* **DATA BELOW**:
*** Block opens ***

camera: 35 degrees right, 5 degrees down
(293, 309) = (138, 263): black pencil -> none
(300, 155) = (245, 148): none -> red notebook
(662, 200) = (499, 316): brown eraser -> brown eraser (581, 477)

*** Block closes ***

Please set down the entire listing once more, exactly as it stands.

camera: 35 degrees right, 5 degrees down
(293, 309) = (138, 263): black pencil -> none
(300, 155) = (245, 148): none -> red notebook
(662, 200) = (499, 316): brown eraser -> brown eraser (581, 477)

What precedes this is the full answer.